▶ [Supplied records]
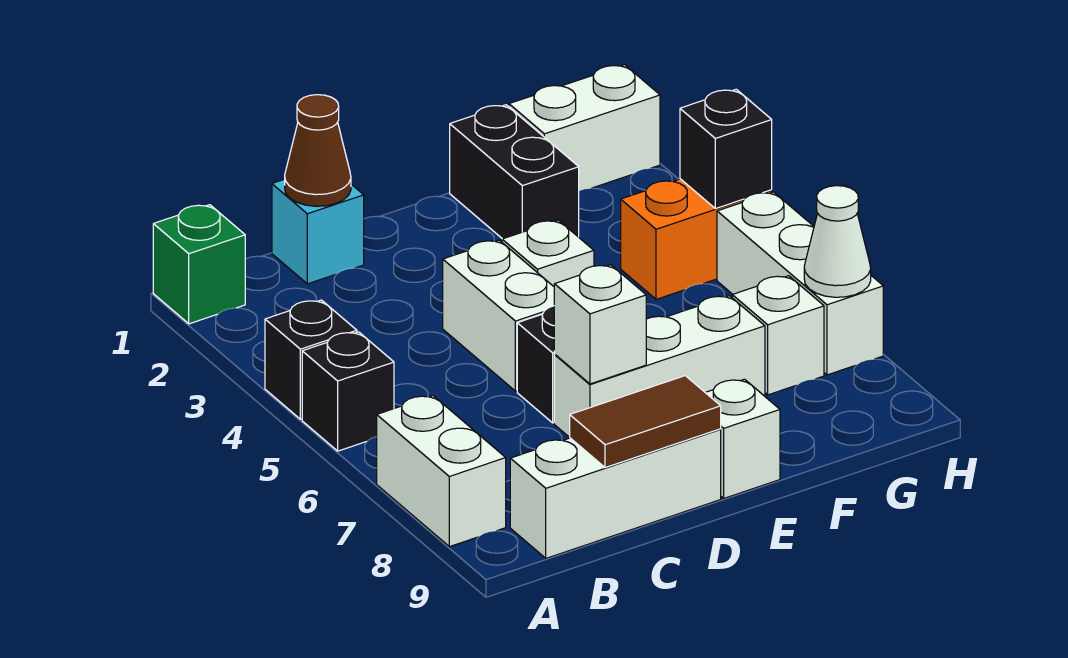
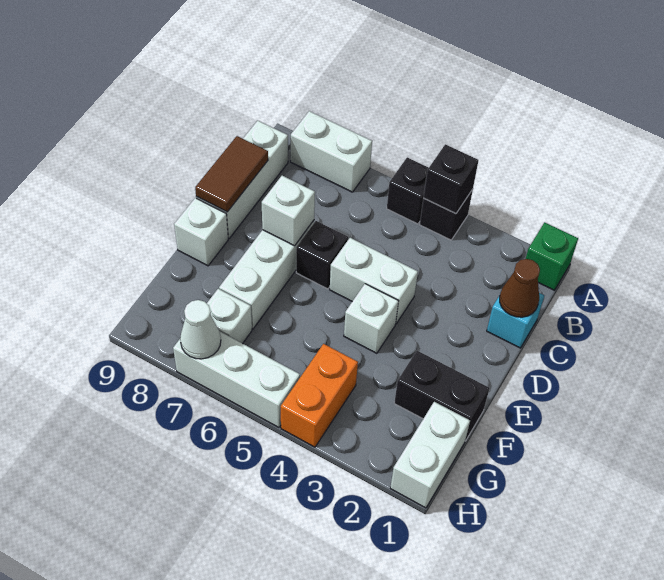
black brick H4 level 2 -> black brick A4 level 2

* * *

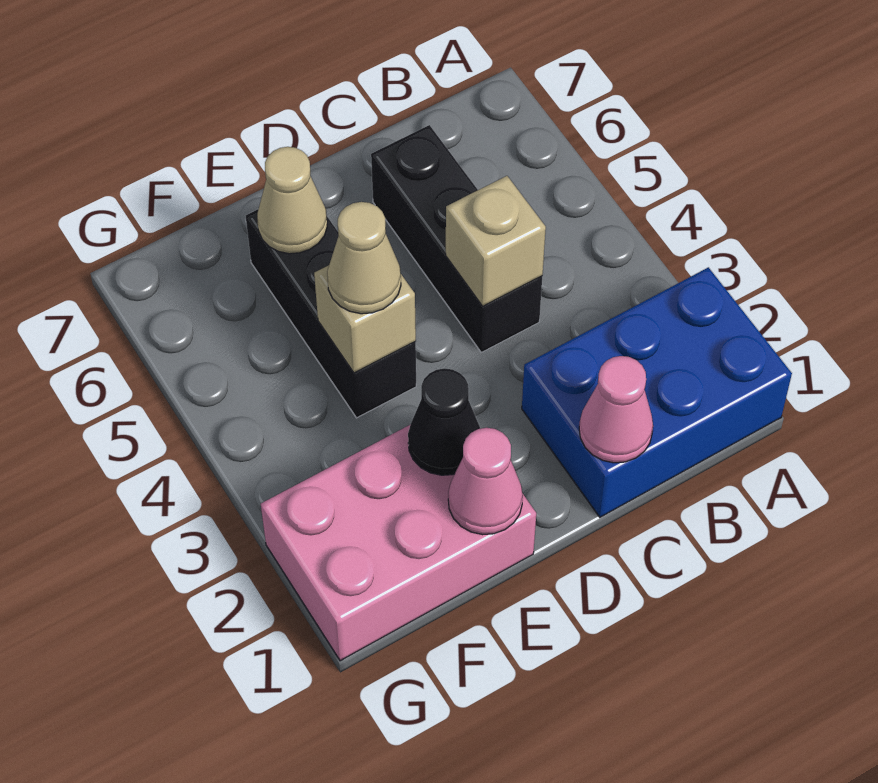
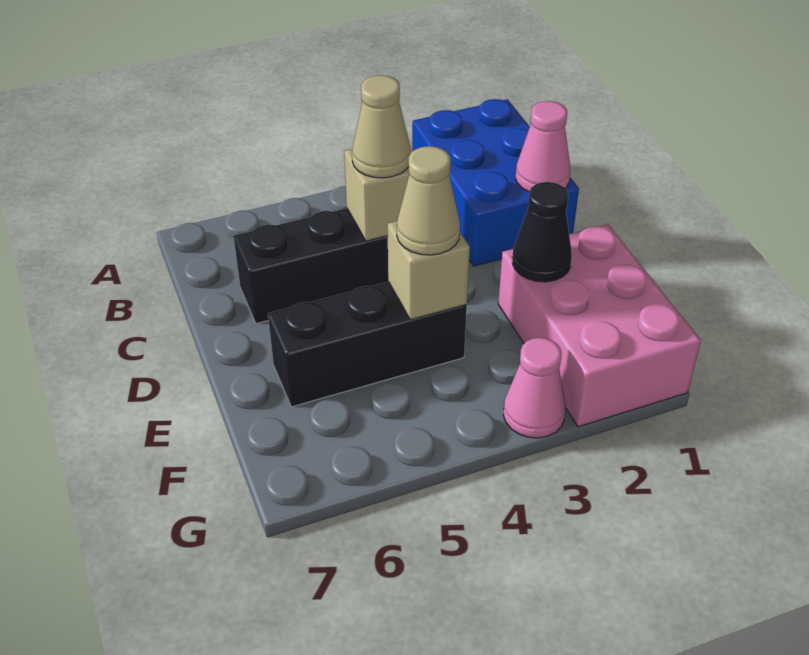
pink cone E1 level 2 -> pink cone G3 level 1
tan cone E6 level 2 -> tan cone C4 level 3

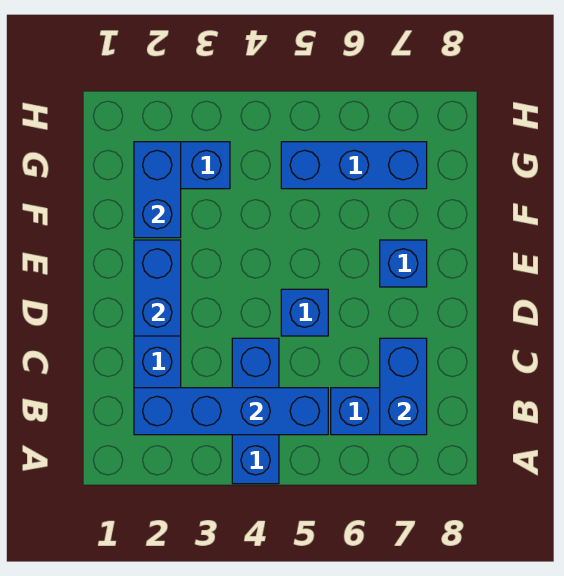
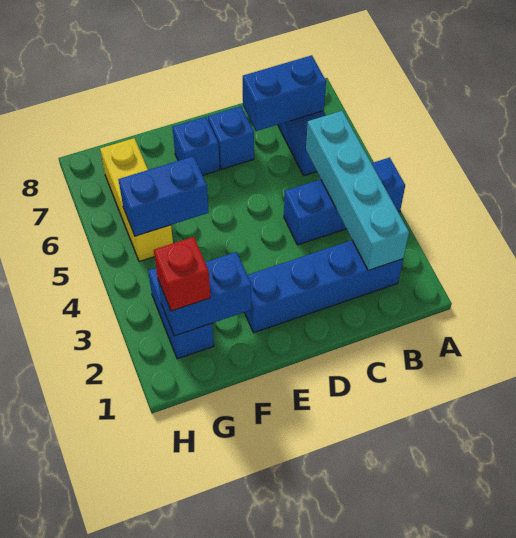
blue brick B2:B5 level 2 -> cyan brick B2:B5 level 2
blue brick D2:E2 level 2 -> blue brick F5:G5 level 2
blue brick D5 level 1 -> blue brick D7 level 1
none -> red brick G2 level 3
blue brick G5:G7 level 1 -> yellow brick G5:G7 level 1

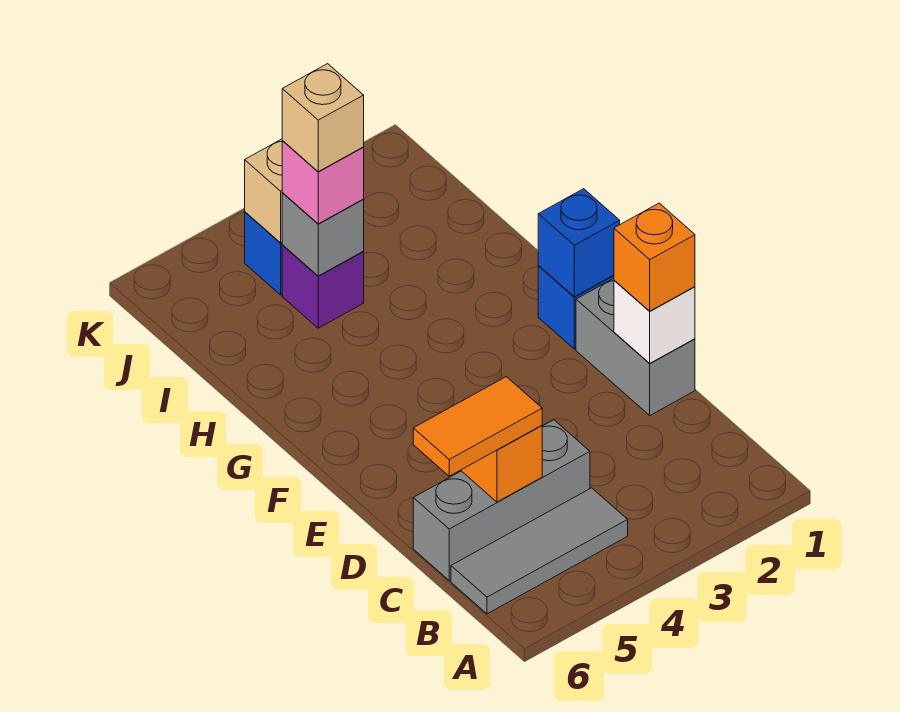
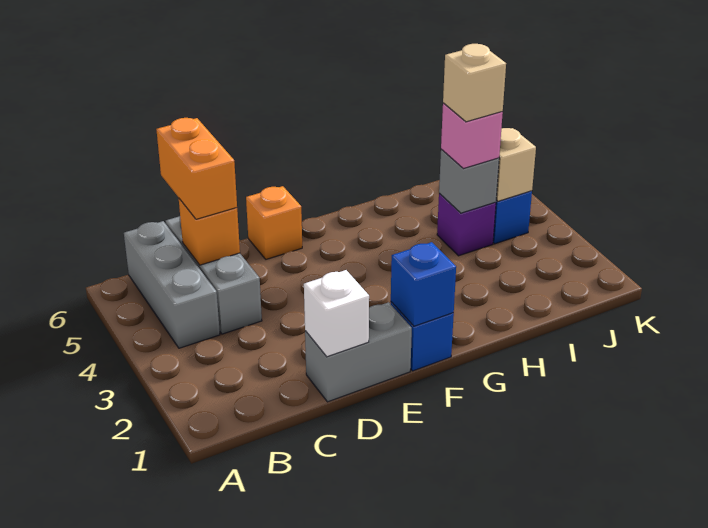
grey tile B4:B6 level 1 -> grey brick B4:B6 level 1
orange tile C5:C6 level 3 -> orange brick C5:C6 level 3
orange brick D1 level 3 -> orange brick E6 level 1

▶ [Directions for this task]
Using the entries above, copy out all lines that contain the string "brick".

▶ [Answer]
black brick H4 level 2 -> black brick A4 level 2
blue brick B2:B5 level 2 -> cyan brick B2:B5 level 2
blue brick D2:E2 level 2 -> blue brick F5:G5 level 2
blue brick D5 level 1 -> blue brick D7 level 1
none -> red brick G2 level 3
blue brick G5:G7 level 1 -> yellow brick G5:G7 level 1
grey tile B4:B6 level 1 -> grey brick B4:B6 level 1
orange tile C5:C6 level 3 -> orange brick C5:C6 level 3
orange brick D1 level 3 -> orange brick E6 level 1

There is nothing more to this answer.